§ **DESCRIPTION OF THE TASK**: Could you convert the data below, from the line with "yellow diamond: moved 1 px left, 1 px down" through the line with "cyan ellipse: moved 3 px left, 1 px up", both ends included, into a JSON list of strings with one string per line and no blank lines? Leave the pictures out of the list.

(Dataset entries)
☆ ☆ ☆ ☆ ☆ ☆ ☆
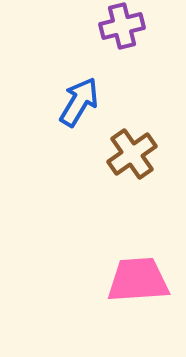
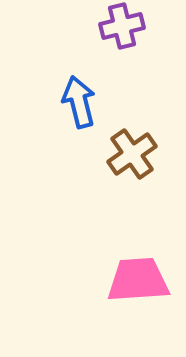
blue arrow: rotated 45 degrees counterclockwise
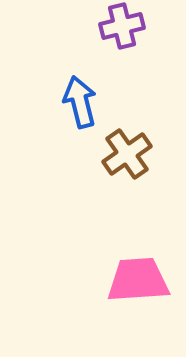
blue arrow: moved 1 px right
brown cross: moved 5 px left
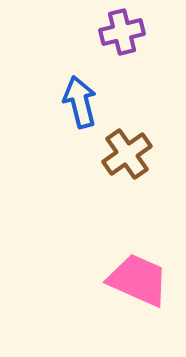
purple cross: moved 6 px down
pink trapezoid: rotated 28 degrees clockwise
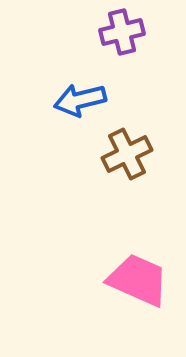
blue arrow: moved 2 px up; rotated 90 degrees counterclockwise
brown cross: rotated 9 degrees clockwise
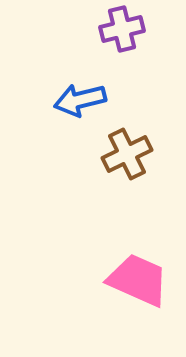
purple cross: moved 3 px up
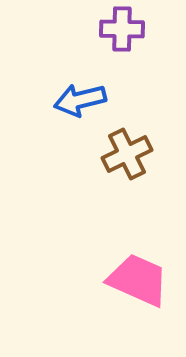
purple cross: rotated 15 degrees clockwise
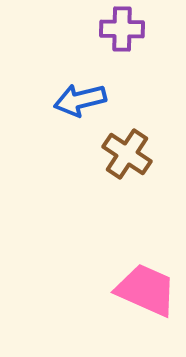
brown cross: rotated 30 degrees counterclockwise
pink trapezoid: moved 8 px right, 10 px down
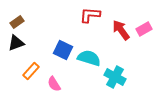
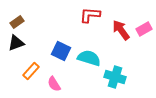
blue square: moved 2 px left, 1 px down
cyan cross: rotated 10 degrees counterclockwise
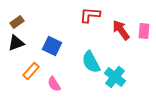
pink rectangle: moved 2 px down; rotated 56 degrees counterclockwise
blue square: moved 9 px left, 5 px up
cyan semicircle: moved 2 px right, 4 px down; rotated 135 degrees counterclockwise
cyan cross: rotated 20 degrees clockwise
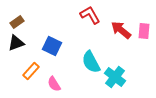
red L-shape: rotated 55 degrees clockwise
red arrow: rotated 15 degrees counterclockwise
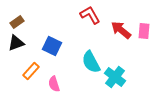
pink semicircle: rotated 14 degrees clockwise
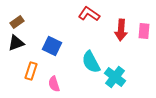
red L-shape: moved 1 px left, 1 px up; rotated 25 degrees counterclockwise
red arrow: rotated 125 degrees counterclockwise
orange rectangle: rotated 24 degrees counterclockwise
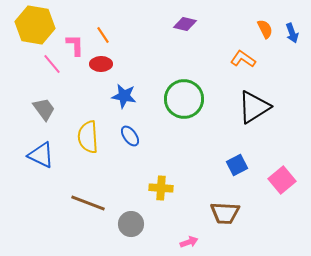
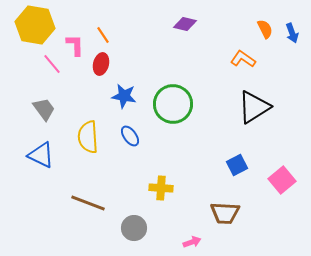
red ellipse: rotated 75 degrees counterclockwise
green circle: moved 11 px left, 5 px down
gray circle: moved 3 px right, 4 px down
pink arrow: moved 3 px right
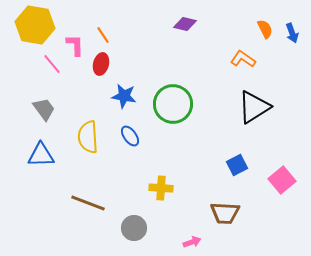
blue triangle: rotated 28 degrees counterclockwise
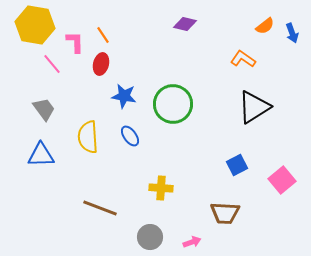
orange semicircle: moved 3 px up; rotated 78 degrees clockwise
pink L-shape: moved 3 px up
brown line: moved 12 px right, 5 px down
gray circle: moved 16 px right, 9 px down
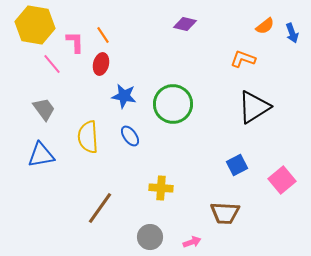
orange L-shape: rotated 15 degrees counterclockwise
blue triangle: rotated 8 degrees counterclockwise
brown line: rotated 76 degrees counterclockwise
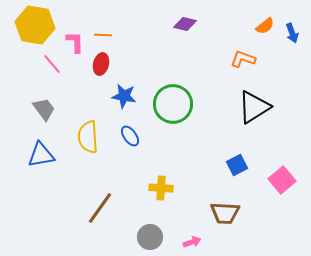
orange line: rotated 54 degrees counterclockwise
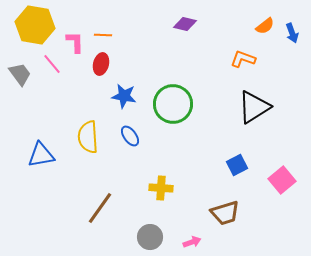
gray trapezoid: moved 24 px left, 35 px up
brown trapezoid: rotated 20 degrees counterclockwise
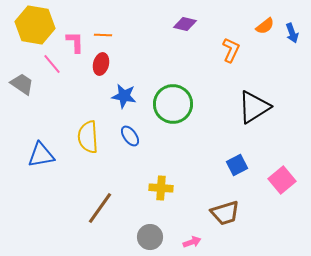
orange L-shape: moved 12 px left, 9 px up; rotated 95 degrees clockwise
gray trapezoid: moved 2 px right, 10 px down; rotated 20 degrees counterclockwise
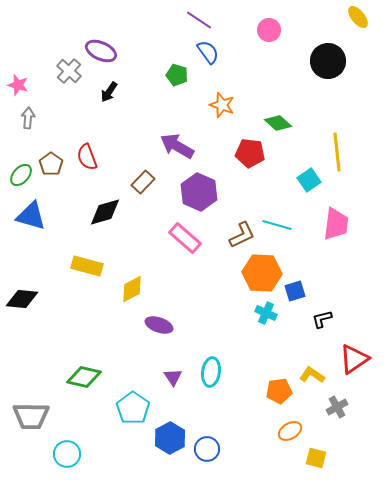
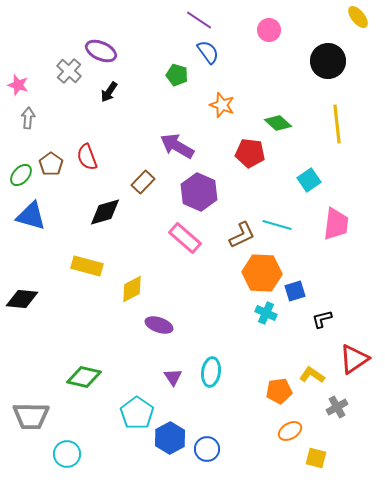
yellow line at (337, 152): moved 28 px up
cyan pentagon at (133, 408): moved 4 px right, 5 px down
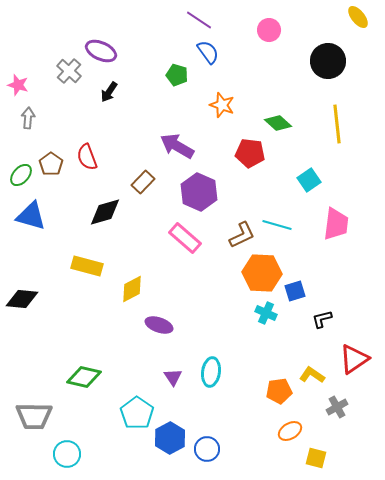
gray trapezoid at (31, 416): moved 3 px right
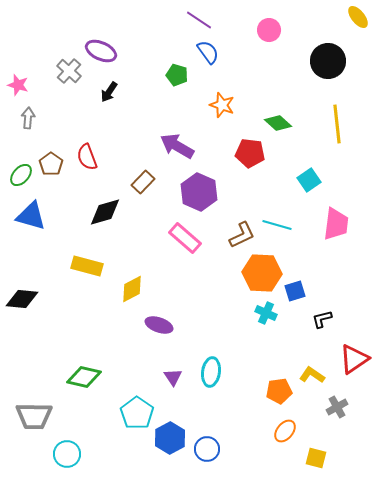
orange ellipse at (290, 431): moved 5 px left; rotated 20 degrees counterclockwise
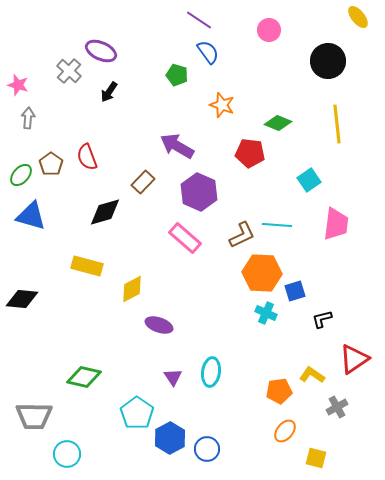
green diamond at (278, 123): rotated 20 degrees counterclockwise
cyan line at (277, 225): rotated 12 degrees counterclockwise
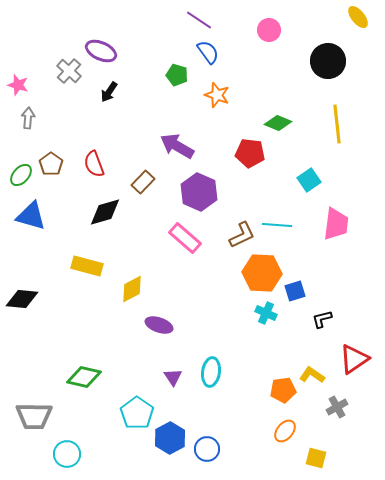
orange star at (222, 105): moved 5 px left, 10 px up
red semicircle at (87, 157): moved 7 px right, 7 px down
orange pentagon at (279, 391): moved 4 px right, 1 px up
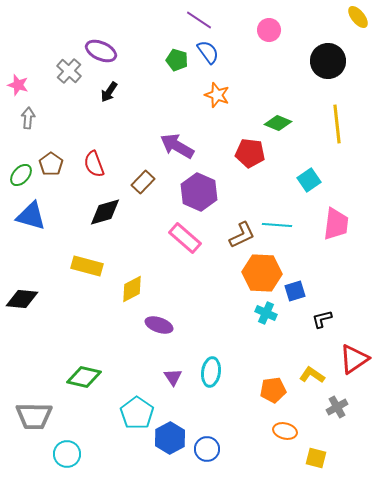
green pentagon at (177, 75): moved 15 px up
orange pentagon at (283, 390): moved 10 px left
orange ellipse at (285, 431): rotated 65 degrees clockwise
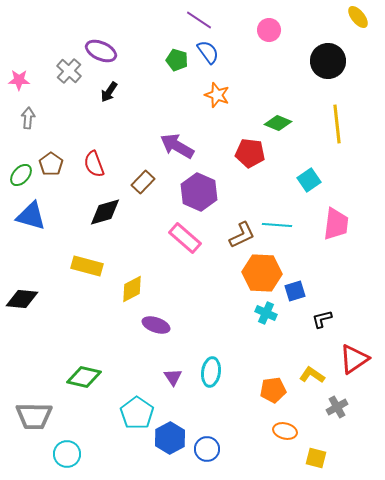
pink star at (18, 85): moved 1 px right, 5 px up; rotated 15 degrees counterclockwise
purple ellipse at (159, 325): moved 3 px left
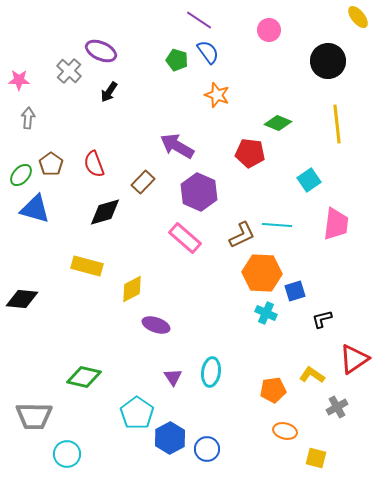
blue triangle at (31, 216): moved 4 px right, 7 px up
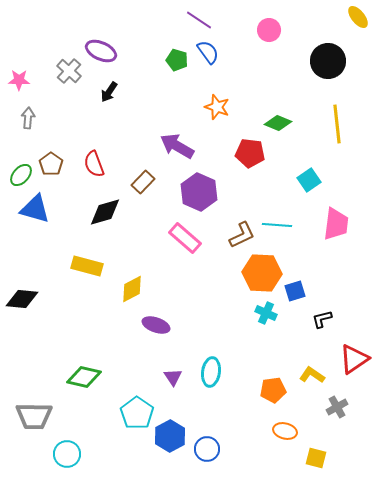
orange star at (217, 95): moved 12 px down
blue hexagon at (170, 438): moved 2 px up
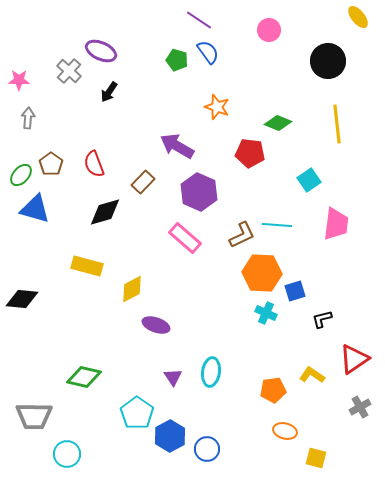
gray cross at (337, 407): moved 23 px right
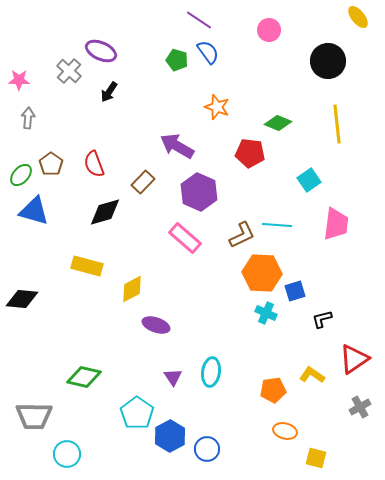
blue triangle at (35, 209): moved 1 px left, 2 px down
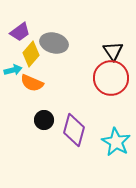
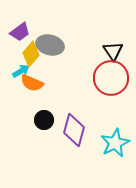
gray ellipse: moved 4 px left, 2 px down
cyan arrow: moved 8 px right, 1 px down; rotated 18 degrees counterclockwise
cyan star: moved 1 px left, 1 px down; rotated 16 degrees clockwise
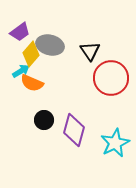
black triangle: moved 23 px left
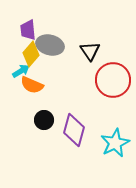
purple trapezoid: moved 8 px right, 2 px up; rotated 120 degrees clockwise
red circle: moved 2 px right, 2 px down
orange semicircle: moved 2 px down
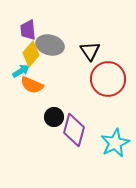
red circle: moved 5 px left, 1 px up
black circle: moved 10 px right, 3 px up
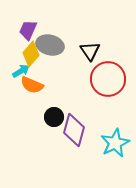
purple trapezoid: rotated 30 degrees clockwise
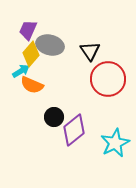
purple diamond: rotated 36 degrees clockwise
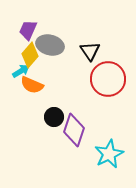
yellow diamond: moved 1 px left, 1 px down
purple diamond: rotated 32 degrees counterclockwise
cyan star: moved 6 px left, 11 px down
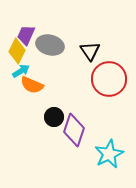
purple trapezoid: moved 2 px left, 5 px down
yellow diamond: moved 13 px left, 4 px up; rotated 15 degrees counterclockwise
red circle: moved 1 px right
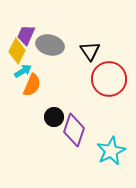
cyan arrow: moved 2 px right
orange semicircle: rotated 90 degrees counterclockwise
cyan star: moved 2 px right, 3 px up
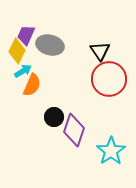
black triangle: moved 10 px right
cyan star: rotated 8 degrees counterclockwise
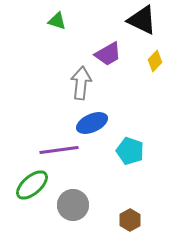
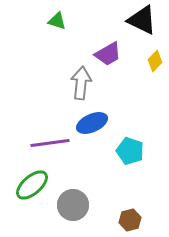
purple line: moved 9 px left, 7 px up
brown hexagon: rotated 15 degrees clockwise
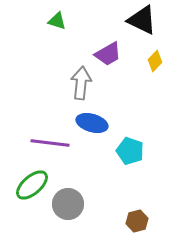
blue ellipse: rotated 40 degrees clockwise
purple line: rotated 15 degrees clockwise
gray circle: moved 5 px left, 1 px up
brown hexagon: moved 7 px right, 1 px down
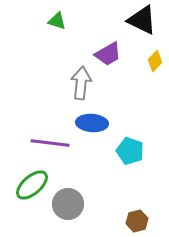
blue ellipse: rotated 12 degrees counterclockwise
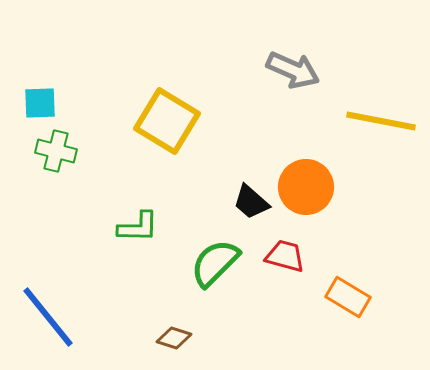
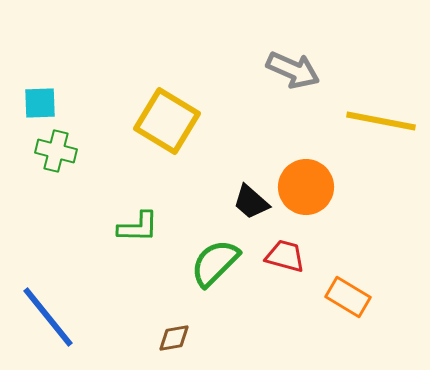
brown diamond: rotated 28 degrees counterclockwise
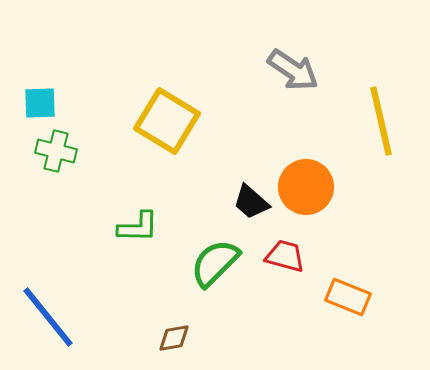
gray arrow: rotated 10 degrees clockwise
yellow line: rotated 66 degrees clockwise
orange rectangle: rotated 9 degrees counterclockwise
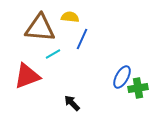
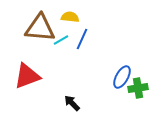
cyan line: moved 8 px right, 14 px up
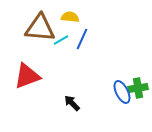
blue ellipse: moved 15 px down; rotated 55 degrees counterclockwise
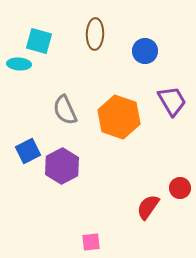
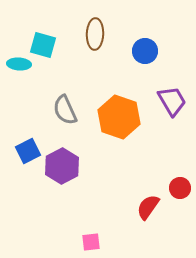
cyan square: moved 4 px right, 4 px down
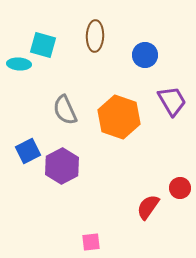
brown ellipse: moved 2 px down
blue circle: moved 4 px down
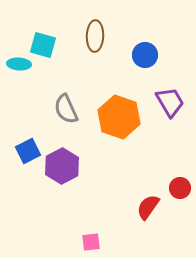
purple trapezoid: moved 2 px left, 1 px down
gray semicircle: moved 1 px right, 1 px up
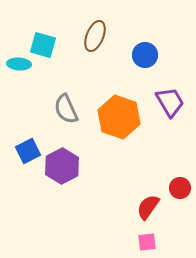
brown ellipse: rotated 20 degrees clockwise
pink square: moved 56 px right
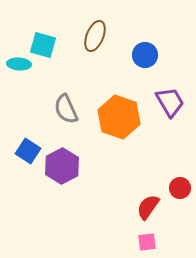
blue square: rotated 30 degrees counterclockwise
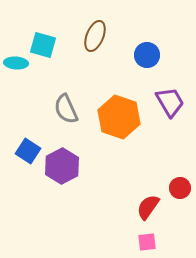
blue circle: moved 2 px right
cyan ellipse: moved 3 px left, 1 px up
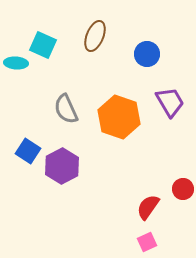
cyan square: rotated 8 degrees clockwise
blue circle: moved 1 px up
red circle: moved 3 px right, 1 px down
pink square: rotated 18 degrees counterclockwise
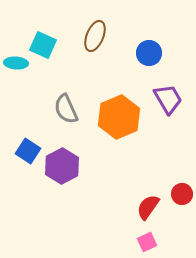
blue circle: moved 2 px right, 1 px up
purple trapezoid: moved 2 px left, 3 px up
orange hexagon: rotated 18 degrees clockwise
red circle: moved 1 px left, 5 px down
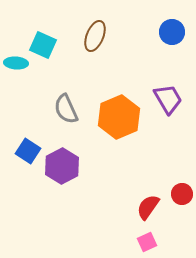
blue circle: moved 23 px right, 21 px up
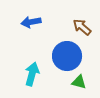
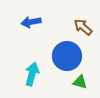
brown arrow: moved 1 px right
green triangle: moved 1 px right
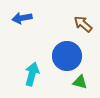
blue arrow: moved 9 px left, 4 px up
brown arrow: moved 3 px up
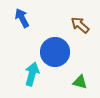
blue arrow: rotated 72 degrees clockwise
brown arrow: moved 3 px left, 1 px down
blue circle: moved 12 px left, 4 px up
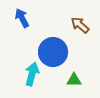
blue circle: moved 2 px left
green triangle: moved 6 px left, 2 px up; rotated 14 degrees counterclockwise
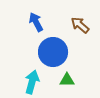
blue arrow: moved 14 px right, 4 px down
cyan arrow: moved 8 px down
green triangle: moved 7 px left
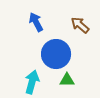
blue circle: moved 3 px right, 2 px down
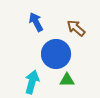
brown arrow: moved 4 px left, 3 px down
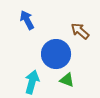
blue arrow: moved 9 px left, 2 px up
brown arrow: moved 4 px right, 3 px down
green triangle: rotated 21 degrees clockwise
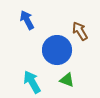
brown arrow: rotated 18 degrees clockwise
blue circle: moved 1 px right, 4 px up
cyan arrow: rotated 45 degrees counterclockwise
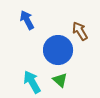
blue circle: moved 1 px right
green triangle: moved 7 px left; rotated 21 degrees clockwise
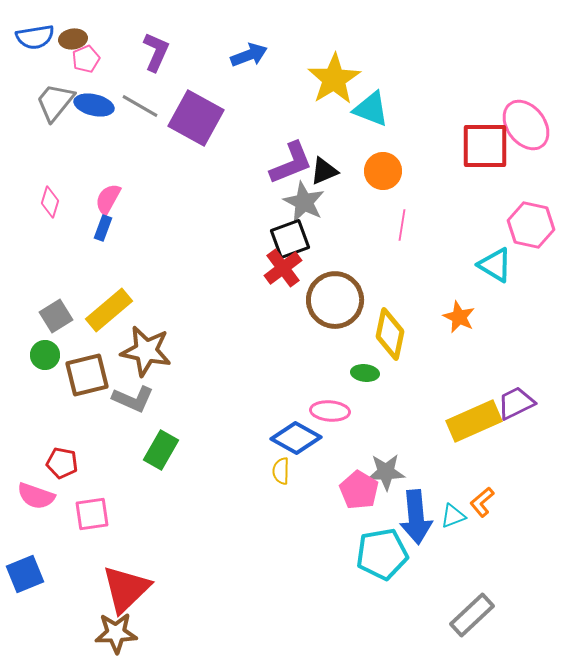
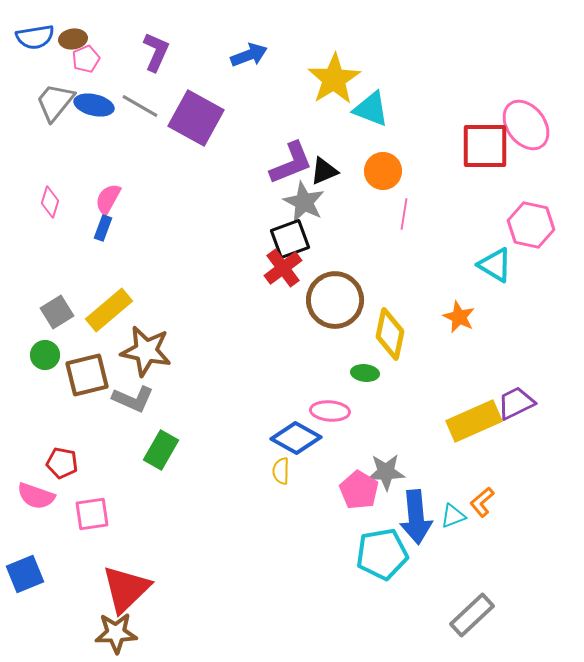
pink line at (402, 225): moved 2 px right, 11 px up
gray square at (56, 316): moved 1 px right, 4 px up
☆ ☆ ☆ ☆ ☆ ☆ ☆
§ **EXERCISE OUTPUT**:
[
  "yellow diamond: moved 1 px left, 1 px down",
  "purple diamond: rotated 32 degrees counterclockwise",
  "cyan star: moved 6 px left, 11 px down",
  "purple trapezoid: moved 2 px left, 5 px down",
  "yellow diamond: moved 13 px left, 4 px up; rotated 15 degrees counterclockwise",
  "red circle: moved 1 px right",
  "cyan arrow: moved 2 px right",
  "orange semicircle: rotated 90 degrees counterclockwise",
  "cyan star: moved 2 px right, 3 px up",
  "black triangle: moved 10 px right",
  "cyan star: rotated 8 degrees counterclockwise",
  "purple line: moved 9 px left, 7 px up",
  "brown hexagon: rotated 15 degrees clockwise",
  "blue ellipse: rotated 40 degrees clockwise",
  "purple line: rotated 15 degrees clockwise",
  "gray circle: moved 5 px left, 1 px up",
  "brown hexagon: moved 7 px right, 1 px down",
  "blue ellipse: rotated 12 degrees counterclockwise",
  "brown diamond: rotated 28 degrees counterclockwise",
  "gray arrow: rotated 10 degrees clockwise",
  "yellow line: rotated 66 degrees clockwise",
  "orange rectangle: rotated 9 degrees counterclockwise",
  "cyan line: moved 8 px right, 14 px up",
  "blue ellipse: moved 15 px down; rotated 55 degrees counterclockwise",
  "cyan square: moved 4 px right, 4 px down",
  "brown ellipse: moved 2 px down",
  "blue circle: moved 4 px down",
  "purple trapezoid: moved 2 px left, 1 px down",
  "gray semicircle: moved 1 px right, 1 px up",
  "brown ellipse: rotated 20 degrees clockwise",
  "pink square: moved 56 px right",
  "blue square: rotated 30 degrees counterclockwise",
  "blue circle: moved 2 px right",
  "cyan ellipse: moved 3 px left, 1 px up"
]